RECORDED DATA START

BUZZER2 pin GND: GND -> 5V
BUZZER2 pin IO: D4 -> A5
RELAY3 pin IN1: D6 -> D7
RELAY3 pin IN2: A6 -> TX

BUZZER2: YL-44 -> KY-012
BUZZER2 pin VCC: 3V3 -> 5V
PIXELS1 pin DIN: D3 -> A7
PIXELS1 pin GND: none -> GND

RECORDED DATA END

WHAT YOU ARE ASKED TO DO>
From the first line down to the last, give the records again exactly.

ANSWER BOX>
BUZZER2 pin GND: GND -> 5V
BUZZER2 pin IO: D4 -> A5
RELAY3 pin IN1: D6 -> D7
RELAY3 pin IN2: A6 -> TX

BUZZER2: YL-44 -> KY-012
BUZZER2 pin VCC: 3V3 -> 5V
PIXELS1 pin DIN: D3 -> A7
PIXELS1 pin GND: none -> GND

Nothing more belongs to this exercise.